*THE INPUT*.
━━━━━━━━━━━━━━━━

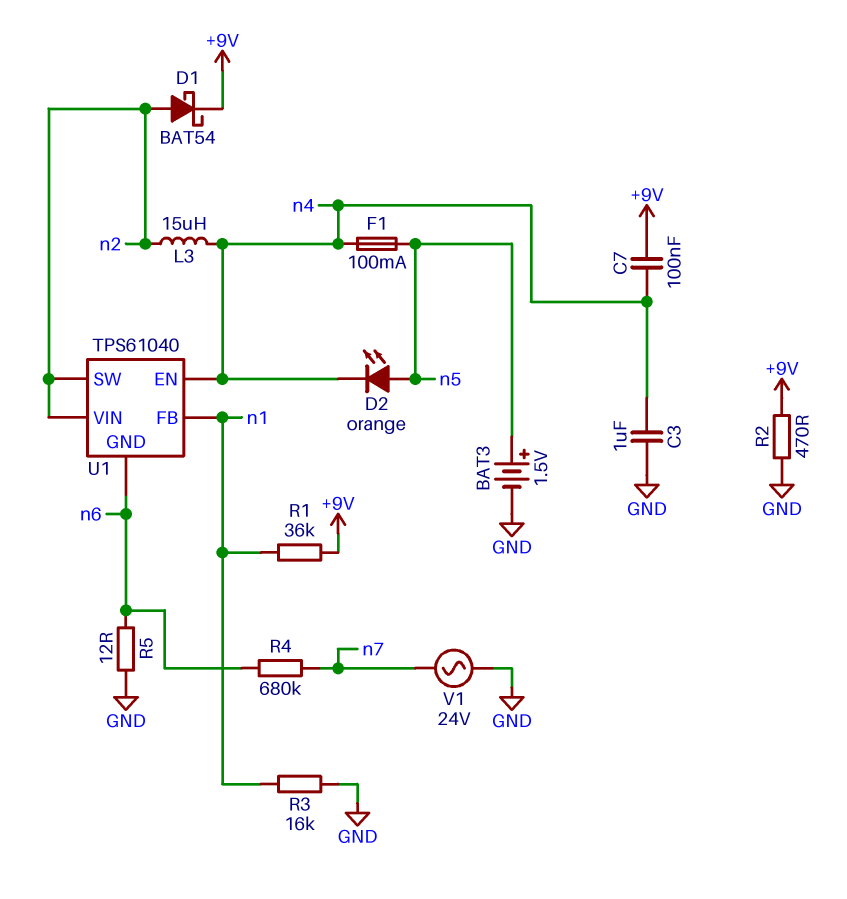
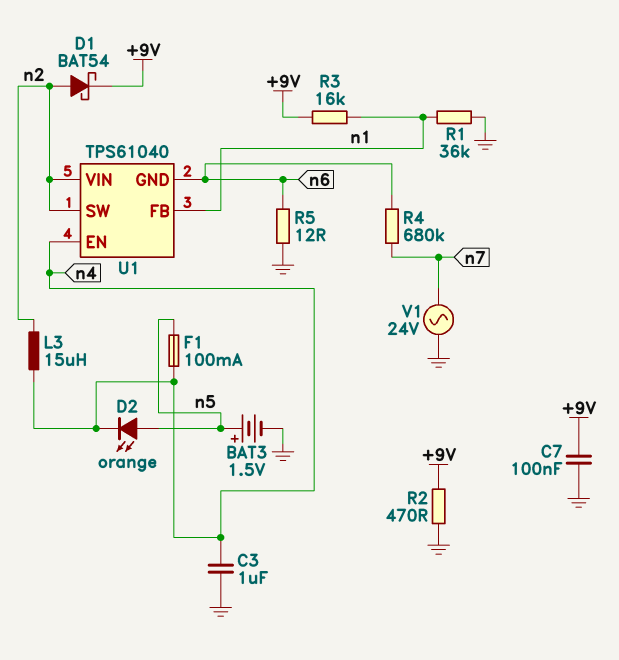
C7: 100nF (+9V, n4) -> 100nF (+9V, GND)
R1: 36k (+9V, n1) -> 36k (GND, n1)
R3: 16k (GND, n1) -> 16k (+9V, n1)

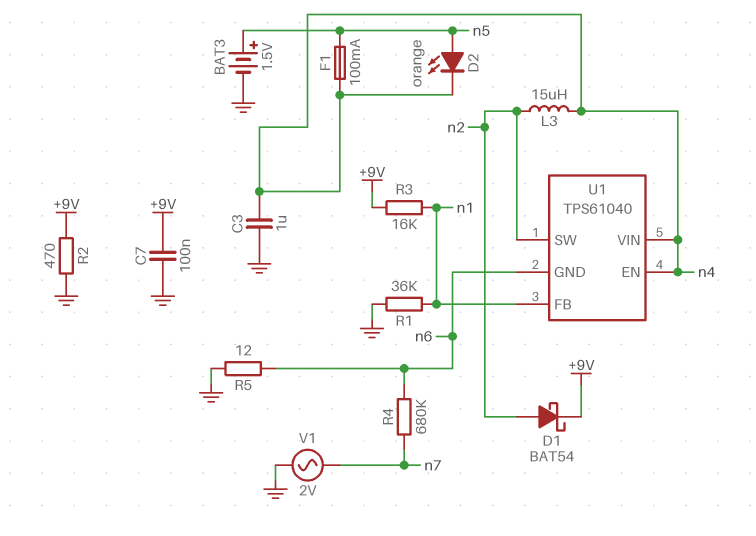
U1 pin VIN: n2 -> n4
V1: AC 24V (GND, n7) -> AC 2V (GND, n7)

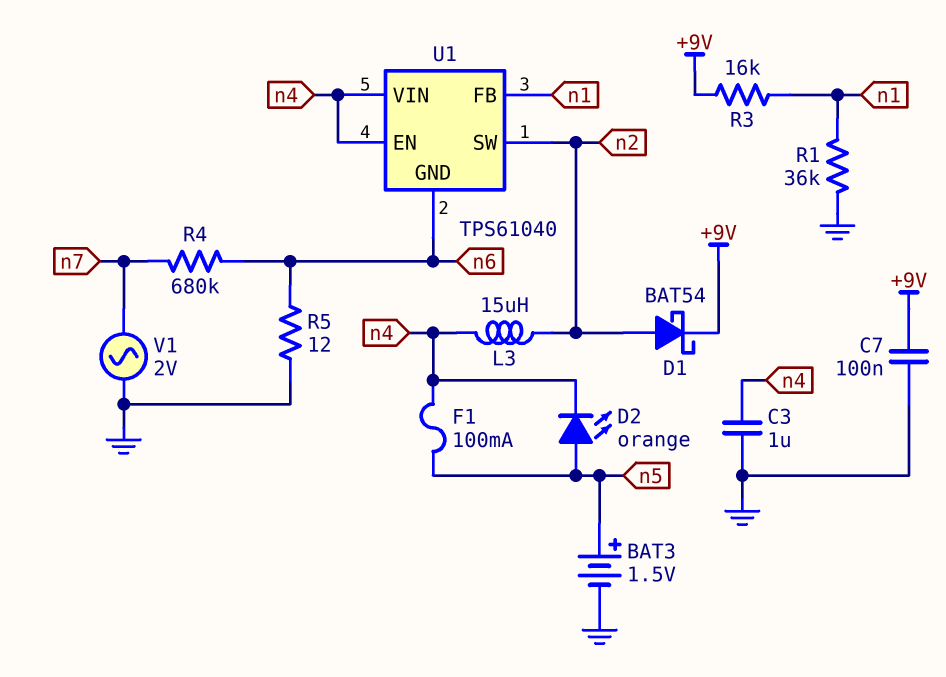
R2: 470 (+9V, GND) -> none

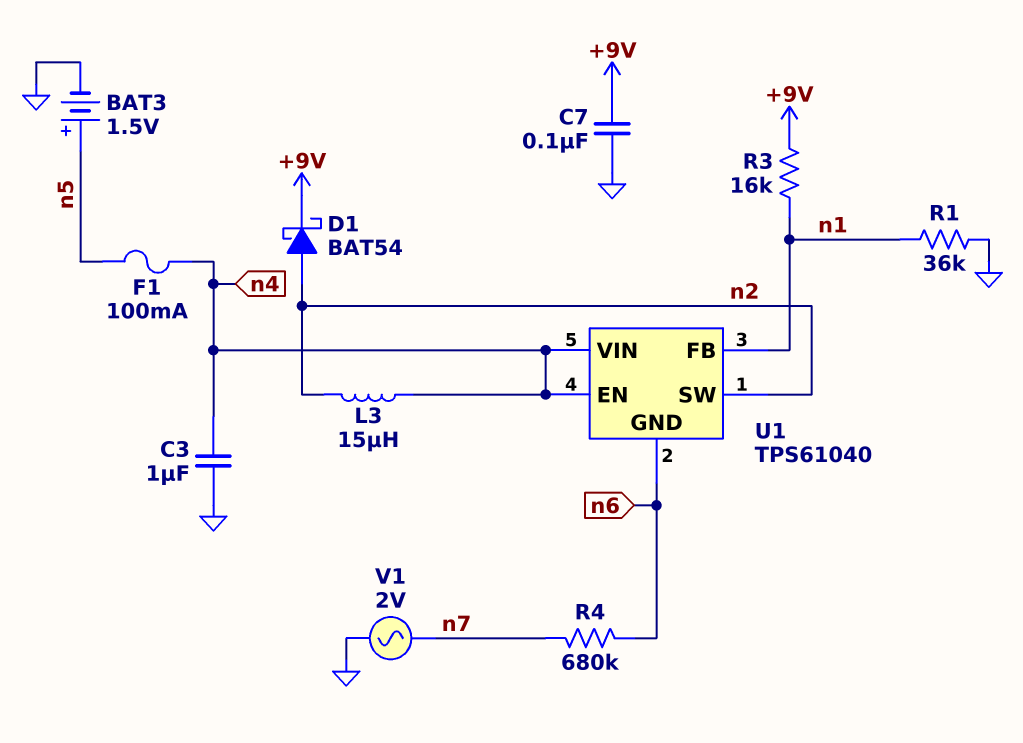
D2: LED orange (A n5, K n4) -> none
R5: 12 (GND, n6) -> none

━━━━━━━━━━━━━━━━

*TO DO*. Your task is to retype all the entries exactly and leave out any pictures.

*WRITTEN RESPONSE*.
C7: 100nF (+9V, n4) -> 100nF (+9V, GND)
R1: 36k (+9V, n1) -> 36k (GND, n1)
R3: 16k (GND, n1) -> 16k (+9V, n1)

U1 pin VIN: n2 -> n4
V1: AC 24V (GND, n7) -> AC 2V (GND, n7)

R2: 470 (+9V, GND) -> none

D2: LED orange (A n5, K n4) -> none
R5: 12 (GND, n6) -> none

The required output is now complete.